→ **Records provided**
■ ■ ■

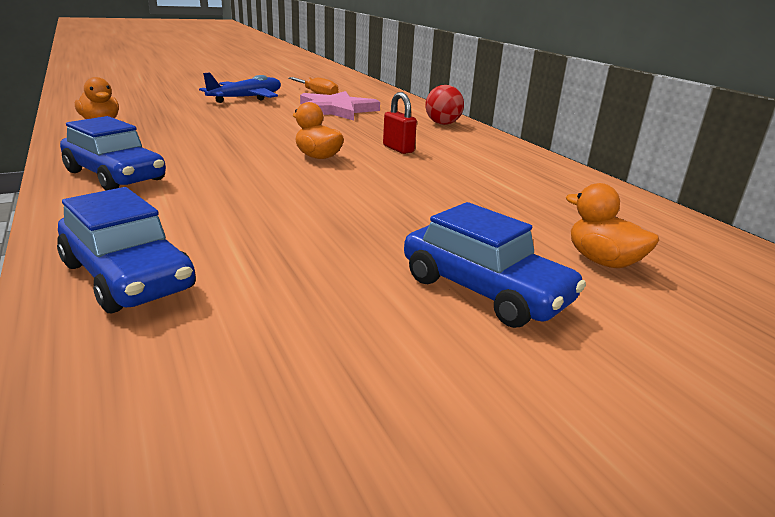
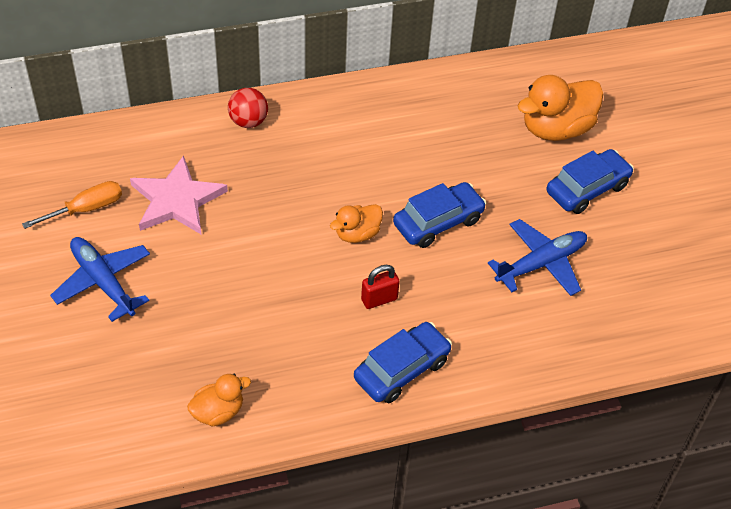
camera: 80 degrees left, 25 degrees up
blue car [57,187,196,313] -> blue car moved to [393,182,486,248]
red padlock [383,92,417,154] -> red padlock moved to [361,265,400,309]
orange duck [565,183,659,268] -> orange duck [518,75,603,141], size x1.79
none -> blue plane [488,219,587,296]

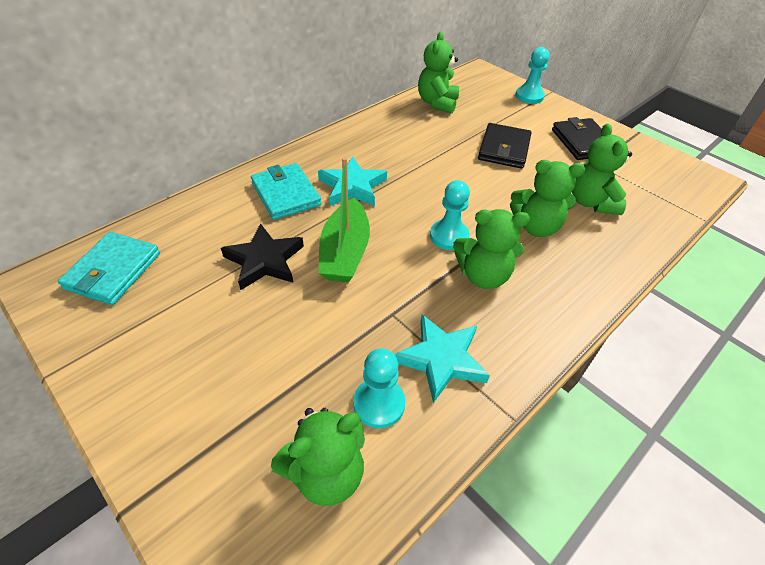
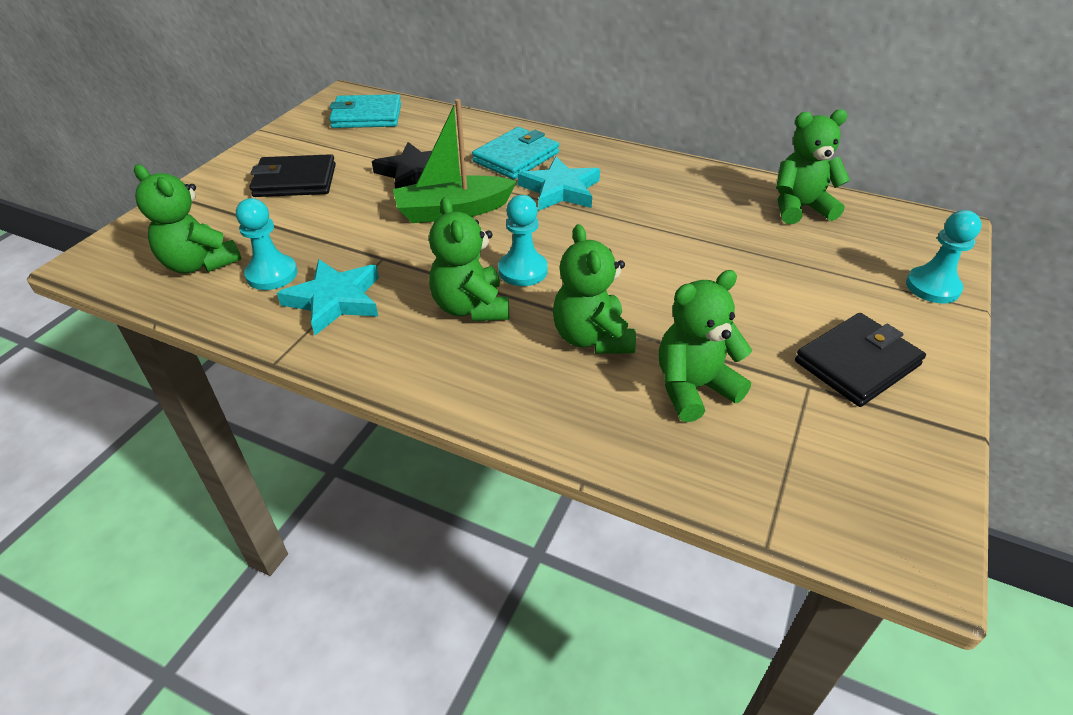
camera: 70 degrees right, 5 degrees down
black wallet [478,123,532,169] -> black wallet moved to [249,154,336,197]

■ ■ ■

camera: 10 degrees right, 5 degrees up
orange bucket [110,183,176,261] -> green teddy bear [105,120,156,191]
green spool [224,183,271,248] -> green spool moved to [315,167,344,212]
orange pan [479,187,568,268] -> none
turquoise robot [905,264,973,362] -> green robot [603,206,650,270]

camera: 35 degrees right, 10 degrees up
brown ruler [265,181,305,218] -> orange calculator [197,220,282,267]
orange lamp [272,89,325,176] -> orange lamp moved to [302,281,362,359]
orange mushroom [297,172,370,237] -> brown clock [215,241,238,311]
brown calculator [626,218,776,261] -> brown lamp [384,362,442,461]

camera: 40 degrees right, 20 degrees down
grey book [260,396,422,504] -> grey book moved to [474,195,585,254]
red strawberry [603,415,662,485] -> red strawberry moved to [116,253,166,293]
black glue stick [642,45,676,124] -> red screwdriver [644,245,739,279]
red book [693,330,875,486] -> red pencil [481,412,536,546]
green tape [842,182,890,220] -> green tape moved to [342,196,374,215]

■ ■ ■

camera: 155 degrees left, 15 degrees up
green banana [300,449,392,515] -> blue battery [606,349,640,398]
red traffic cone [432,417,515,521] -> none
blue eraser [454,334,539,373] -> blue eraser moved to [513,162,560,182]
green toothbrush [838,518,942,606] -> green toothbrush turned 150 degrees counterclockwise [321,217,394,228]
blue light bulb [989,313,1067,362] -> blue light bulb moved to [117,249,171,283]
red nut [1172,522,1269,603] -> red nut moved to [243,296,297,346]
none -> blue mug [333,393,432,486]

■ ■ ■

Reproduce word for word the material above, starting with the line that has "blue light bulb [989,313,1067,362]" and stopping after the line that has "none -> blue mug [333,393,432,486]".

blue light bulb [989,313,1067,362] -> blue light bulb moved to [117,249,171,283]
red nut [1172,522,1269,603] -> red nut moved to [243,296,297,346]
none -> blue mug [333,393,432,486]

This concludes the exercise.